● Data extract

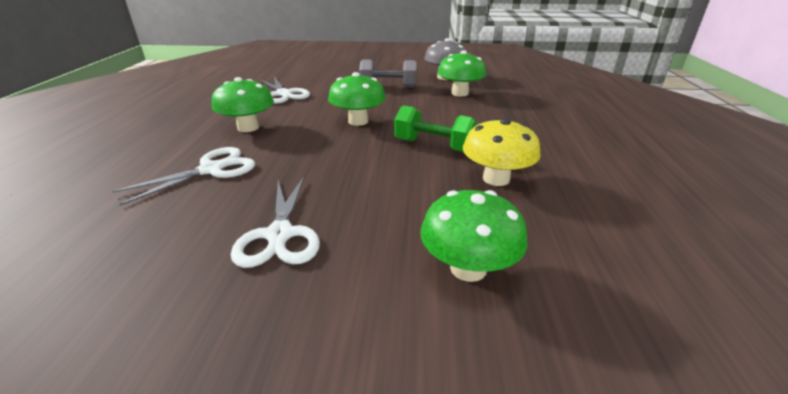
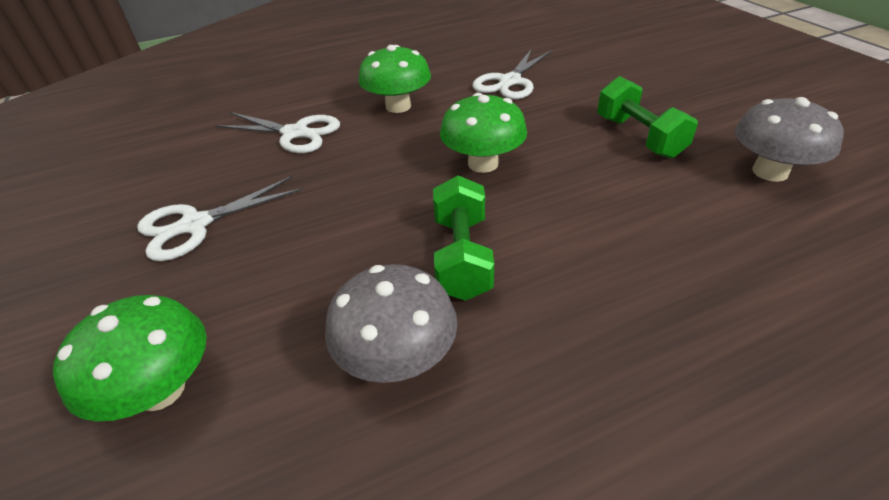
camera: 65 degrees right, 10 degrees up
grey dumbbell [359,60,416,87] -> green dumbbell [597,76,698,158]
green mushroom [437,50,486,97] -> none
yellow mushroom [463,118,541,186] -> grey mushroom [325,264,457,383]

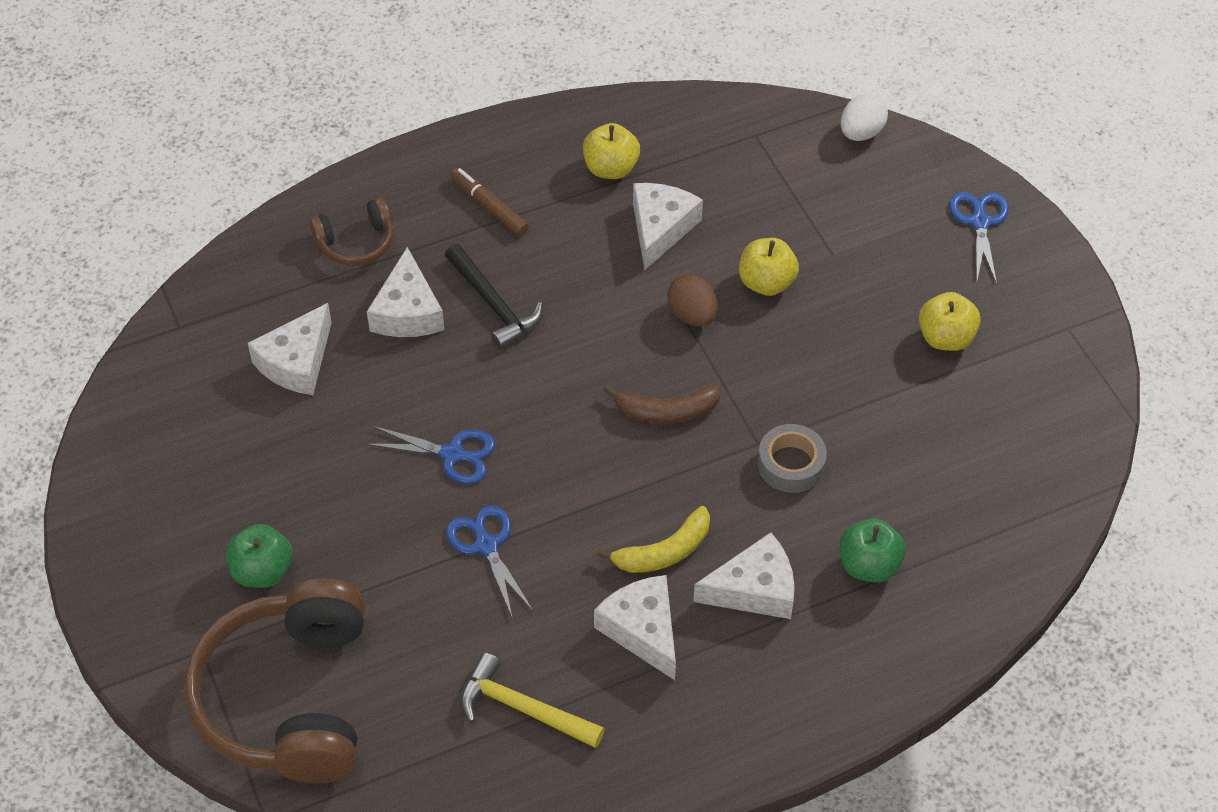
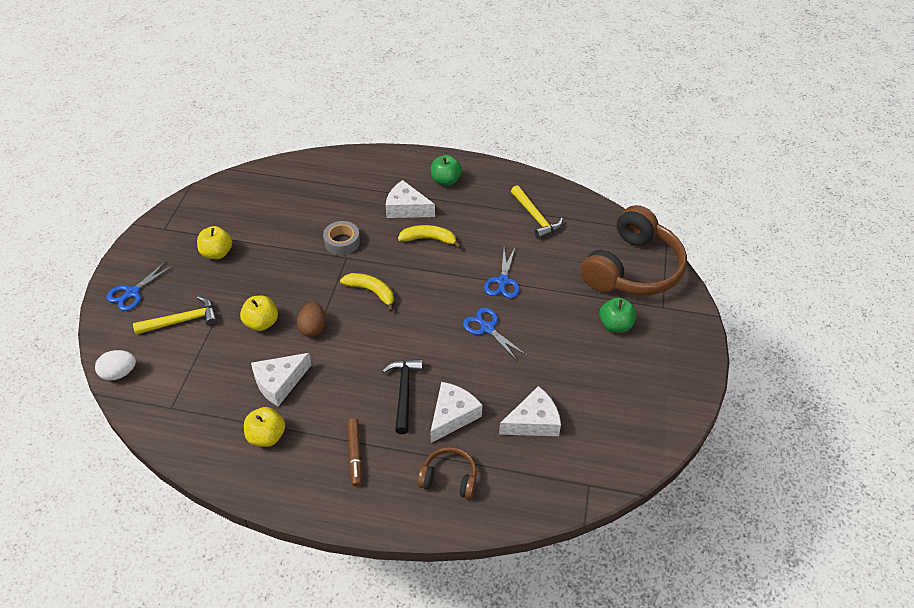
camera: 145 degrees left, 5 degrees down
white cheese [594,575,676,680] -> none
brown banana [603,385,721,424] -> yellow banana [340,273,394,312]
green apple [840,519,906,583] -> green apple moved to [431,155,462,186]
none -> yellow hammer [133,296,218,335]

● Written task
Set down exactly the lines that begin with the one containing "camera: 145 degrees left, 5 degrees down" and end with the last line above, and no others.

● Response area
camera: 145 degrees left, 5 degrees down
white cheese [594,575,676,680] -> none
brown banana [603,385,721,424] -> yellow banana [340,273,394,312]
green apple [840,519,906,583] -> green apple moved to [431,155,462,186]
none -> yellow hammer [133,296,218,335]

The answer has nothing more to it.